**WHAT IS BEING ASKED**
Set down the entries again word for word, without any of the images.

◆ ◆ ◆ ◆ ◆ ◆ ◆

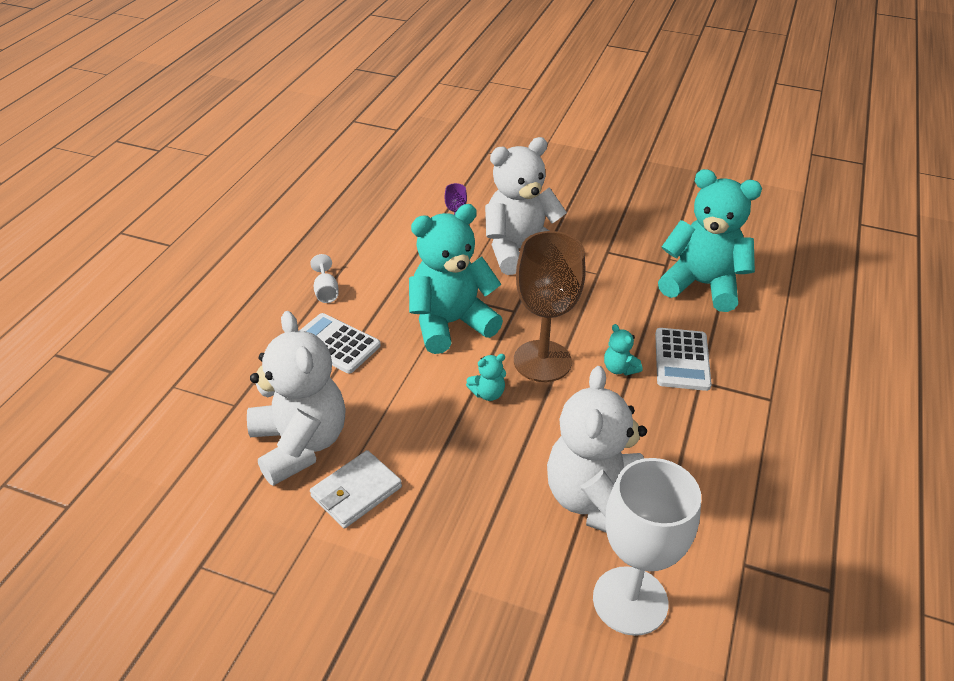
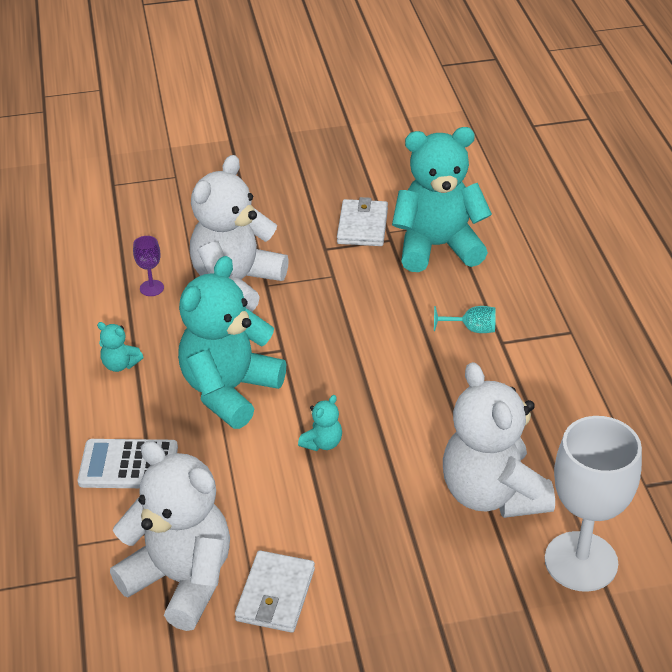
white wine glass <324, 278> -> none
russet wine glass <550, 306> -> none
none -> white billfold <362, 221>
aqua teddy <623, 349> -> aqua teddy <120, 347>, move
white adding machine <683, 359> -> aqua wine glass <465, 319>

◆ ◆ ◆ ◆ ◆ ◆ ◆

**YOUR SOLUTION**
white wine glass <324, 278> -> none
russet wine glass <550, 306> -> none
none -> white billfold <362, 221>
aqua teddy <623, 349> -> aqua teddy <120, 347>, move
white adding machine <683, 359> -> aqua wine glass <465, 319>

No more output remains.